> [DATA LISTING]
Start of Block
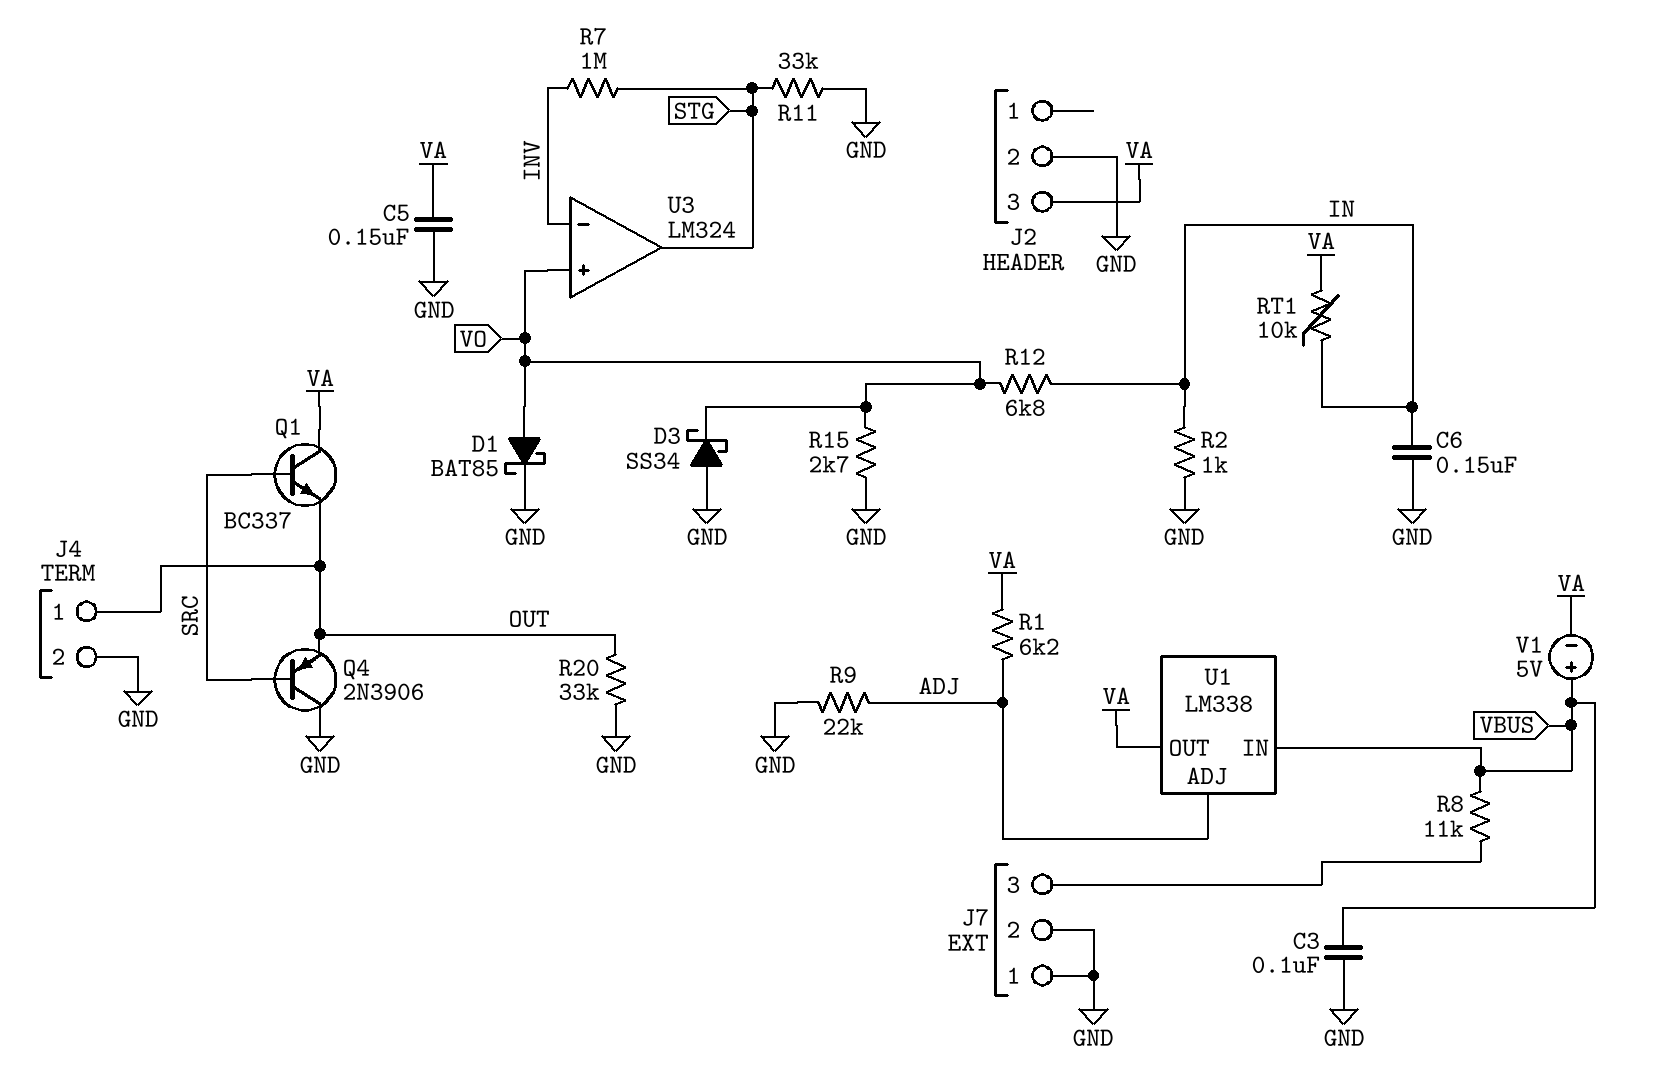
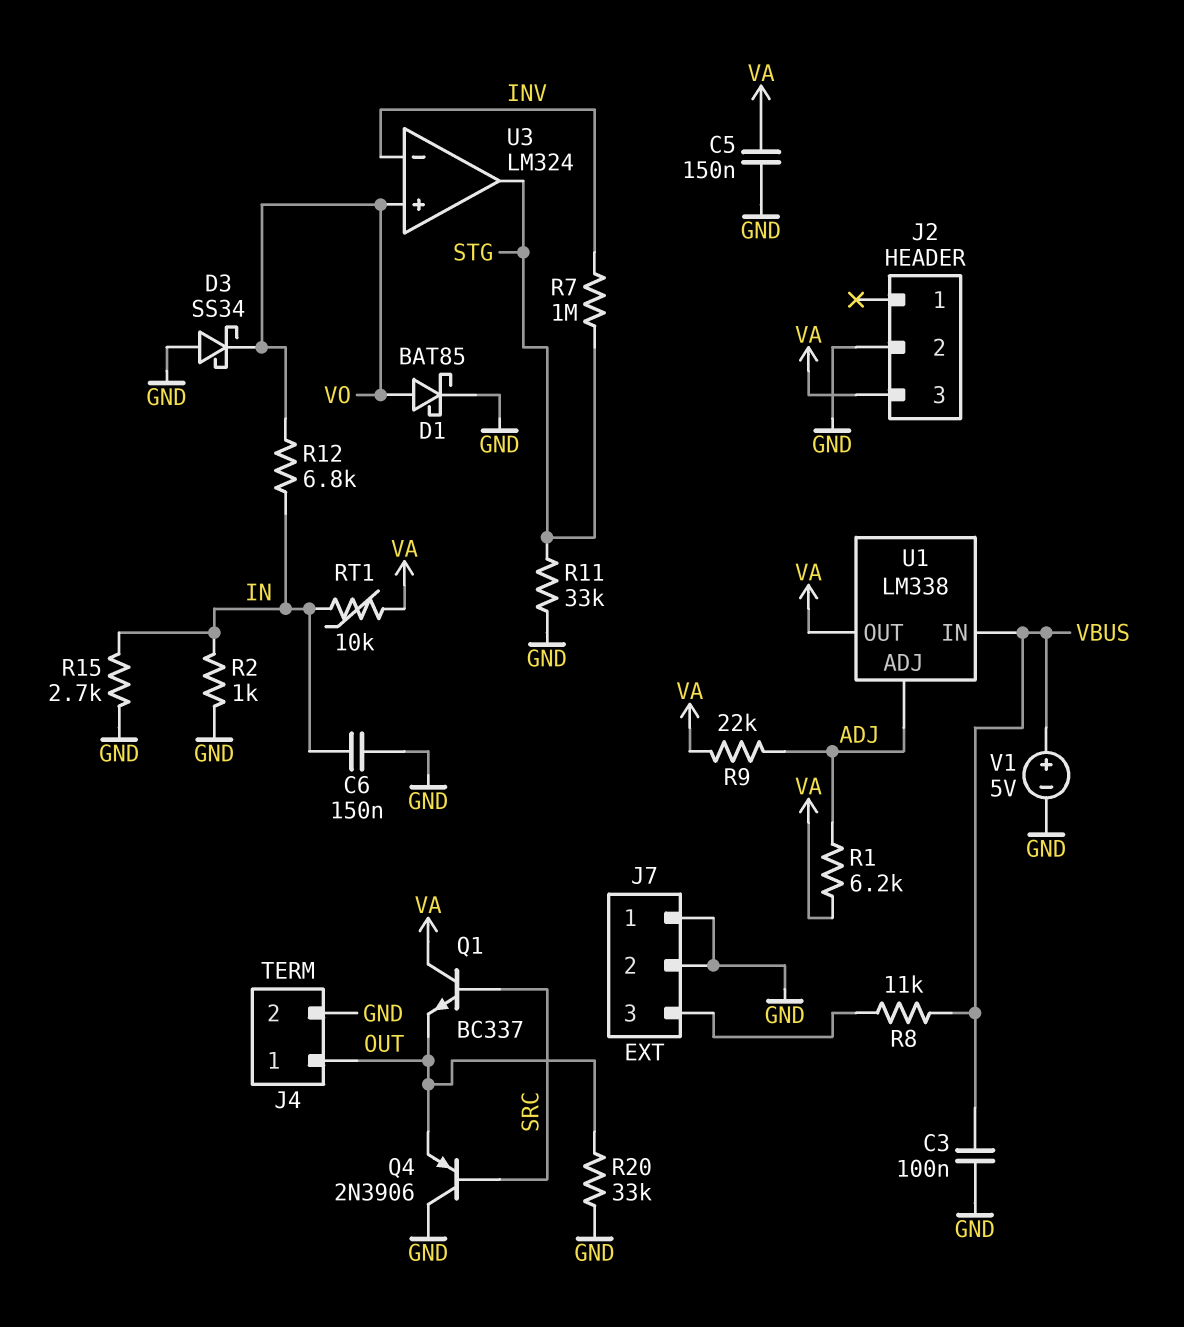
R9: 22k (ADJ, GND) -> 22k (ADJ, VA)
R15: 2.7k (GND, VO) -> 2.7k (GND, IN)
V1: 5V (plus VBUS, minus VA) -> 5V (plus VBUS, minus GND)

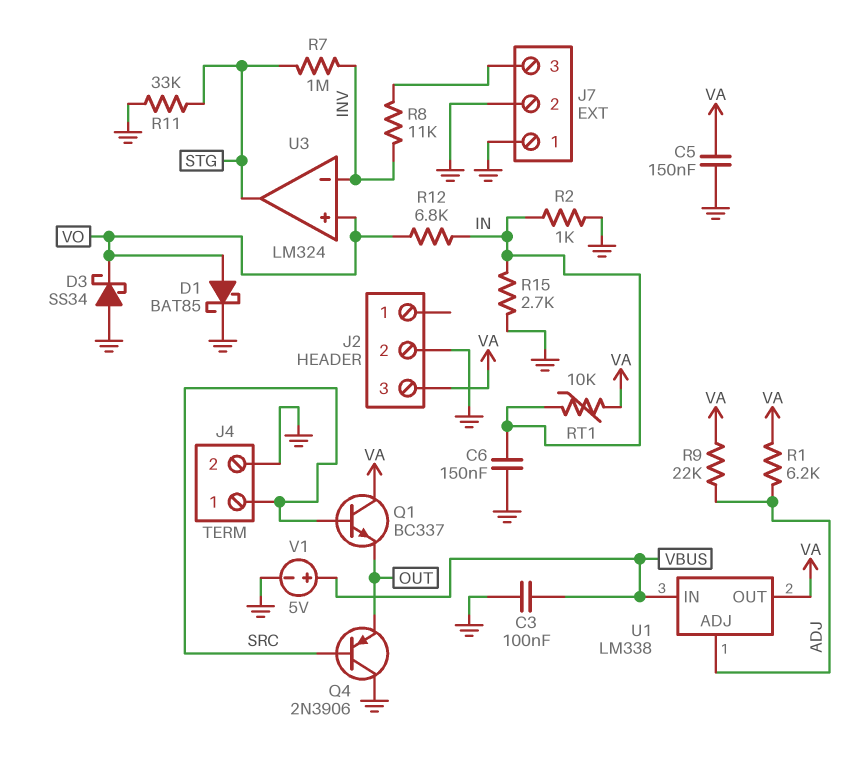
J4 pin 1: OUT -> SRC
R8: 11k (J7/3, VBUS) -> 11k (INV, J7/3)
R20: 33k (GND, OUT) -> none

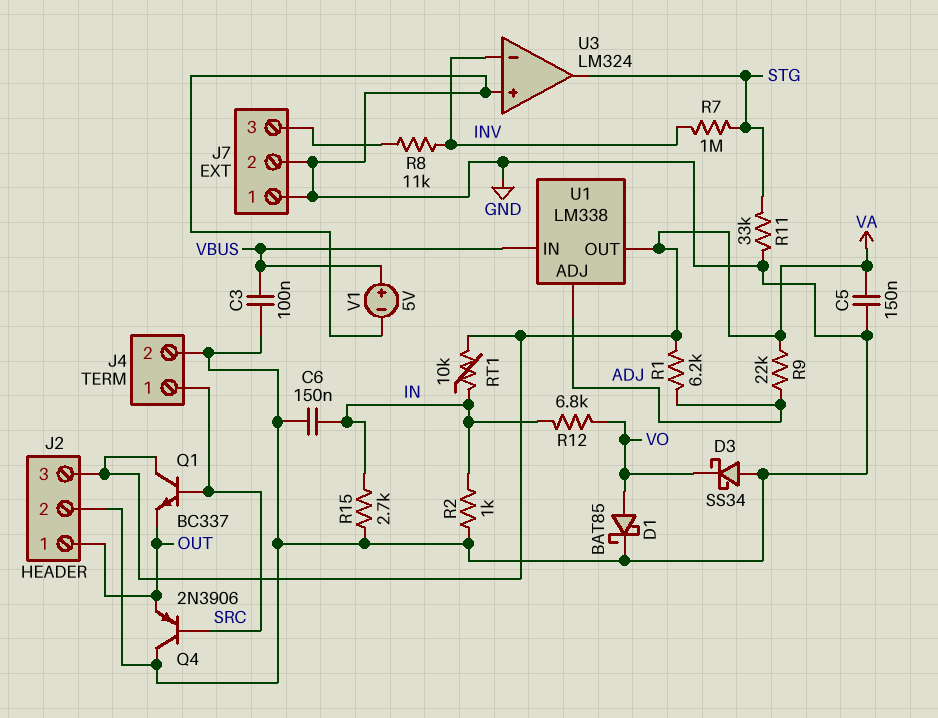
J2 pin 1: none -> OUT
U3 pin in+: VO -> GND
End of Block
> [WORK TO BE COMPLETED]
Copy each line holding the word "VBUS" from the listing above.

> [RESULT FOR THIS TASK]
V1: 5V (plus VBUS, minus VA) -> 5V (plus VBUS, minus GND)
R8: 11k (J7/3, VBUS) -> 11k (INV, J7/3)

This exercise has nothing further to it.